# [EXERCISE DETAILS]
The entries that follow include a run beginning at the line with "black bucket: 3 -> 0" and ending at the line with "blue car: 7 -> 9"; restate that run word for word and leave the rest out.

== Segment start ==

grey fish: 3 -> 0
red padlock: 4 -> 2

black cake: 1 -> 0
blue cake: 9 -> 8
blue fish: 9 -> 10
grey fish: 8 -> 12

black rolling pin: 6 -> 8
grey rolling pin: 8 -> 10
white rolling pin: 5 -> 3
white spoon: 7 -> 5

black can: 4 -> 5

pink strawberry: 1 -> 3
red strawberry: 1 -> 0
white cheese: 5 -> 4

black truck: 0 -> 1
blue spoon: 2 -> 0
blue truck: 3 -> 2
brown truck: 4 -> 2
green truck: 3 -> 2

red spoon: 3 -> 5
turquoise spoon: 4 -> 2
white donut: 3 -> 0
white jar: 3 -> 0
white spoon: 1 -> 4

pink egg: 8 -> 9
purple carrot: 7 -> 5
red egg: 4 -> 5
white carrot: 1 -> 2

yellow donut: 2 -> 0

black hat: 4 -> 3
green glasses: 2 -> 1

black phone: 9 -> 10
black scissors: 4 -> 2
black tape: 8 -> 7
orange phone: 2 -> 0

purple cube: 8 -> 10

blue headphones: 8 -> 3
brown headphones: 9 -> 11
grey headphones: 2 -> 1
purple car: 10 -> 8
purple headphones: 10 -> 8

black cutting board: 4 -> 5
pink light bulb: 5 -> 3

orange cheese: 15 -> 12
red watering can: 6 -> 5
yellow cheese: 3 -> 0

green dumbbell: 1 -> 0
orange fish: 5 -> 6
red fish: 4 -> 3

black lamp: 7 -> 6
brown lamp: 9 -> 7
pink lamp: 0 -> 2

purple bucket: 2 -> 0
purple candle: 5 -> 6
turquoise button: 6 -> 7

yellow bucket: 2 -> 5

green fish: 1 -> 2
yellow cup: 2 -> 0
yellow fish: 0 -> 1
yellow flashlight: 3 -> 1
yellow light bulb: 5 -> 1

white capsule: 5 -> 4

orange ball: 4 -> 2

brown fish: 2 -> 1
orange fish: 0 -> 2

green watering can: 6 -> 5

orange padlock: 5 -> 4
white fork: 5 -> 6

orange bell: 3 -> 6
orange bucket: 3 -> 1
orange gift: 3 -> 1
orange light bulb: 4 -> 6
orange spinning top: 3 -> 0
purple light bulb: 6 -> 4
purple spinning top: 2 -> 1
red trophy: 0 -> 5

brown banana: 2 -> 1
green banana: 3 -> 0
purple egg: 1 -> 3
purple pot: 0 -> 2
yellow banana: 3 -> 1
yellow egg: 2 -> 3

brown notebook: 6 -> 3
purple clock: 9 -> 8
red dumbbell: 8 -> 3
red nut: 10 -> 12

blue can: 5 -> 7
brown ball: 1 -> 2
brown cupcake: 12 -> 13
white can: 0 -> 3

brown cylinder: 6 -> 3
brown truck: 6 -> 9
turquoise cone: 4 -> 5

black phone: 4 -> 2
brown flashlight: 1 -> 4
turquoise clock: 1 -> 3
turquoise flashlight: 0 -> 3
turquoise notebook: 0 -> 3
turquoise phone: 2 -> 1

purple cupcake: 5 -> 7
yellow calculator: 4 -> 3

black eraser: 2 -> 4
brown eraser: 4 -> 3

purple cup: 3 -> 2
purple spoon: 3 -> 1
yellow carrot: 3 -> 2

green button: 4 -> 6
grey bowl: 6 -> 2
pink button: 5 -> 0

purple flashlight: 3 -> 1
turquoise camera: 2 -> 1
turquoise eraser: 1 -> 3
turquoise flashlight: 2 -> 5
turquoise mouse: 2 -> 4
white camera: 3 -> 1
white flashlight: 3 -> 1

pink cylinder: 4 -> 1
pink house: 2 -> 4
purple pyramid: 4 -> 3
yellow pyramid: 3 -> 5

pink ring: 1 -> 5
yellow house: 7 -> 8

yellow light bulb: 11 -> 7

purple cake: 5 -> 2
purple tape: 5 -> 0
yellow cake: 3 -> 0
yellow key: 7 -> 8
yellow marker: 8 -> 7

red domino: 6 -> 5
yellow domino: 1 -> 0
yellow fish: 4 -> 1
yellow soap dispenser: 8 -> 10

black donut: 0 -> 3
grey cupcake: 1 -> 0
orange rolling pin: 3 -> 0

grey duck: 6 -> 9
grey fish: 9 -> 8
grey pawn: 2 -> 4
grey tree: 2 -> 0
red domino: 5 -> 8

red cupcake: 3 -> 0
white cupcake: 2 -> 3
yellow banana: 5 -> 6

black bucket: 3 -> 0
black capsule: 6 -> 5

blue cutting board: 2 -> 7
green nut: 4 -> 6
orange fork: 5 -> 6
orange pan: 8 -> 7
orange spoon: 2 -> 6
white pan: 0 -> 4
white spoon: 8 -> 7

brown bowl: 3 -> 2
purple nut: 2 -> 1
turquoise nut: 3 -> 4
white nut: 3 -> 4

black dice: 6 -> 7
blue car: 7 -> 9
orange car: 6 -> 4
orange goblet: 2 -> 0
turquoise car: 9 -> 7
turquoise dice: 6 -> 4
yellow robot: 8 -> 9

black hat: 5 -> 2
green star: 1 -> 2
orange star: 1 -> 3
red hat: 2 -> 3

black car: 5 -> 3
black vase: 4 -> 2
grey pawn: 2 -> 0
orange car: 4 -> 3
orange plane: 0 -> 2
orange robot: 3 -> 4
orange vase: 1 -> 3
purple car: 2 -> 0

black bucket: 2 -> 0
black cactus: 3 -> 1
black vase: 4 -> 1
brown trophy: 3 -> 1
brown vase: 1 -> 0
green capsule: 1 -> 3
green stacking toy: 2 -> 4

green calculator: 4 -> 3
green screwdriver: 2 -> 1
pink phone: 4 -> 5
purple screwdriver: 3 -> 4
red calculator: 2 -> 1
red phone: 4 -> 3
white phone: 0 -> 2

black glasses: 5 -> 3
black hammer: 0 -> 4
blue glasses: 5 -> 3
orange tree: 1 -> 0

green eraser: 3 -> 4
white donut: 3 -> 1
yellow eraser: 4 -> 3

== Segment end ==

# [EXPECTED ANSWER]
black bucket: 3 -> 0
black capsule: 6 -> 5

blue cutting board: 2 -> 7
green nut: 4 -> 6
orange fork: 5 -> 6
orange pan: 8 -> 7
orange spoon: 2 -> 6
white pan: 0 -> 4
white spoon: 8 -> 7

brown bowl: 3 -> 2
purple nut: 2 -> 1
turquoise nut: 3 -> 4
white nut: 3 -> 4

black dice: 6 -> 7
blue car: 7 -> 9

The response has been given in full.